> [Instructions to follow]
How many of the lines below contain the string "kern", with case counting? Give only the number.

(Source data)

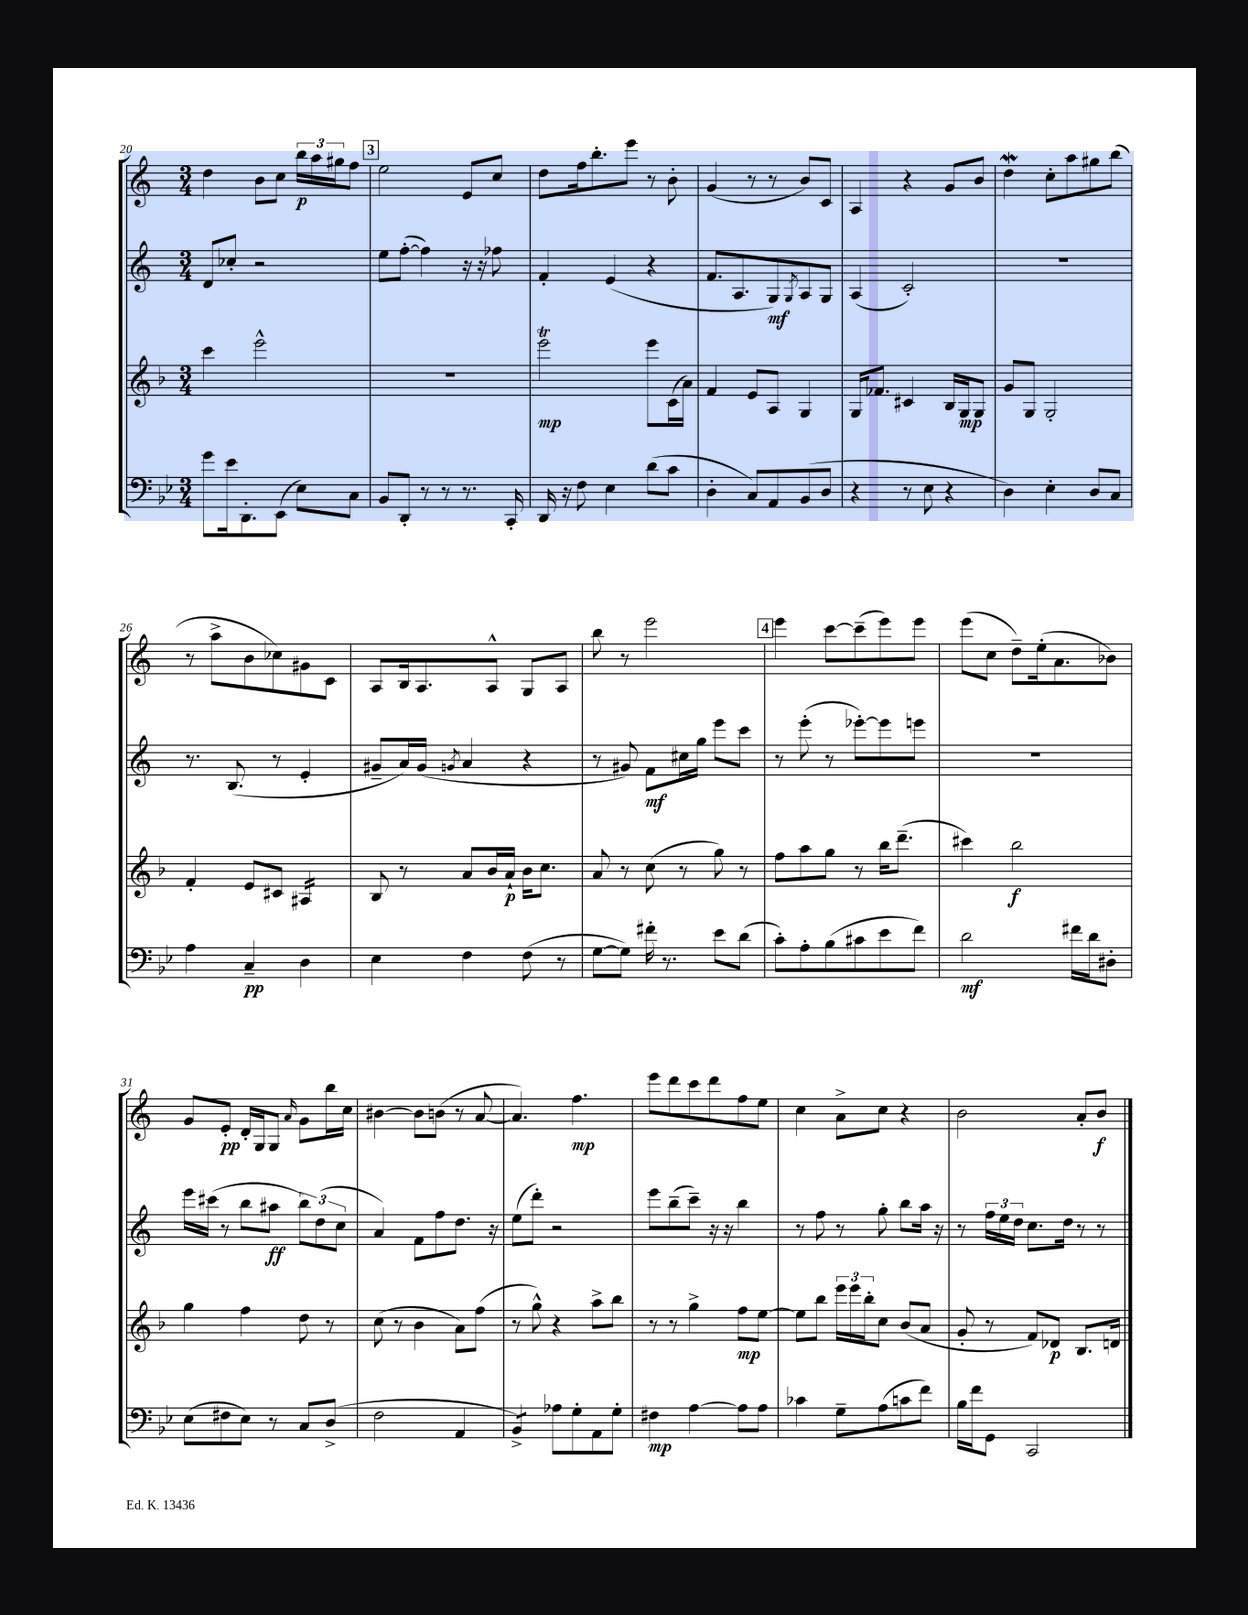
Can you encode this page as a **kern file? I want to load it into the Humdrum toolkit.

**kern	**kern	**kern	**kern
*staff4	*staff3	*staff2	*staff1
*clefF4	*clefG2	*clefG2	*clefG2
*k[b-e-]	*k[b-]	*k[]	*k[]
*M3/4	*M3/4	*M3/4	*M3/4
8g	4ccc	8d	4dd
16e-	.	8cc-'	.
8.DD'	.	.	.
.	2eee^^	2r	8b
(8EE-	.	.	8cc
8E-)	.	.	24bb
.	.	.	24aa
.	.	.	24gg#
8C	.	.	8ff
=	=	=	=
8BB-	2.r	8ee	2ee
8DD'	.	([8ff'	.
8r	.	4ff])	.
8r	.	.	.
8.r	.	16r	8e
.	.	16r	.
.	.	8ff-	8cc
16CC'	.	.	.
=	=	=	=
16DD	2eee	4f'	8dd
16r	.	.	.
8F	.	.	16ff
.	.	.	8.bb'
4E-	.	(4e	.
.	.	.	8eee
(8d	8eee	4r	8r
8c	(16c	.	8b'
.	16a)	.	.
=	=	=	=
4D'	4f	8.f	(4g
.	.	8.A	.
8C)	8e	.	8r
8AA	8A	8G)	8r
.	.	8qG	.
(8BB-	4G	8A	8b)
8D	.	8G	8c
=	=	=	=
4r	16G	(4A	4A
.	8.f-	.	.
8r	4c#	2c')	4r
8E-	.	.	.
4r	16B-	.	8g
.	16G	.	.
.	8G	.	8b
=	=	=	=
4D)	8g	2.r	4dd
.	8G	.	.
4E-'	2G'	.	8cc'
.	.	.	8aa
8D	.	.	8gg#
8C	.	.	(8bb
=	=	=	=
4A	4f'	8.r	8r
.	.	.	8aa^
.	.	(8.B	.
4C~	8e	.	8b
.	8c#	8r	8cc-)
4D	4A#	4e'	8g#
.	.	.	8c
=	=	=	=
4E-	8B-	8g#~	8A
.	8r	16a)	16B
.	.	(16g#	8.A
.	.	8qg	.
4F	8a	4a	.
.	16b-	.	8A^^
.	16a`	.	.
(8F	16b-	4r	8G
.	8.cc	.	.
8r	.	.	8A
=	=	=	=
[8G	8a	8r	8bb
8G])	8r	8g#)	8r
16f#'	(8cc	8f	2eee
8.r	.	.	.
.	8r	16cc#	.
.	.	16gg	.
8e-	8gg)	8eee	.
(8d	8r	8ccc	.
=	=	=	=
8c')	8ff	8r	4eee
8A'	8aa	(8eee'	.
(8B-	8gg	8r	[8ccc
8c#	8r	[8eee-')	(8ccc~]
8e-	16bb-	8eee-]	8eee)
.	(8.ddd~	.	.
8f)	.	8eee	8eee
=	=	=	=
2d	4ccc#)	2.r	(8eee
.	.	.	8cc
.	2bb-	.	8dd~)
.	.	.	(16ee'
.	.	.	8.a
16f#	.	.	.
16d	.	.	.
8D#'	.	.	8b-)
=	=	=	=
(8E-	4gg	16eee	8g
.	.	(16ccc#	.
8F#	.	8r	8e'
8E-)	4ff	8bb	16d'
.	.	.	16G
8r	.	8aa#	8G
.	.	.	16qqa
8C	8dd	12bb)	8g
.	.	(12dd	.
(8D^	8r	.	16bb
.	.	12cc	.
.	.	.	16cc
=	=	=	=
2F	(8cc	4a)	[4b#
.	8r	.	.
.	4b-	8f	8b#]
.	.	8ff	(8b
4AA	8a)	8.dd	8r
.	(8ff	.	[8a
.	.	16r	.
=	=	=	=
4BB-^)	8r	(8ee	4.a])
.	8gg^^)	8ddd')	.
8A-	4r	2r	.
8G'	.	.	4.ff
8AA	8aa^	.	.
8G'	8bb-	.	.
=	=	=	=
4F#	8r	8eee	8eee
.	8r	(8bb~	8ddd
[4A	4gg^	8ccc~)	8ccc
.	.	16r	8ddd
.	.	16r	.
8A]	8ff	4bb	8ff
8A	[8ee	.	8ee
=	=	=	=
4c-	8ee]	8r	4cc
.	8bb-	8ff	.
8G~	24eee	8r	8a^
.	24eee	.	.
.	24bb-'	.	.
(8A	8cc	8gg'	8cc
8c	(8b-	8bb	4r
8f)	8a	16aa	.
.	.	16r	.
=	=	=	=
16B-	8g'	8r	2b
16f	.	.	.
8GG	8r	24ff	.
.	.	24ee	.
.	.	24dd	.
2CC	8f)	8.cc	.
.	8d-	.	.
.	.	16dd	.
.	8.B-	8r	8a'
.	.	8r	8b
.	16d	.	.
==	==	==	==
*-	*-	*-	*-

> [Written answer]
2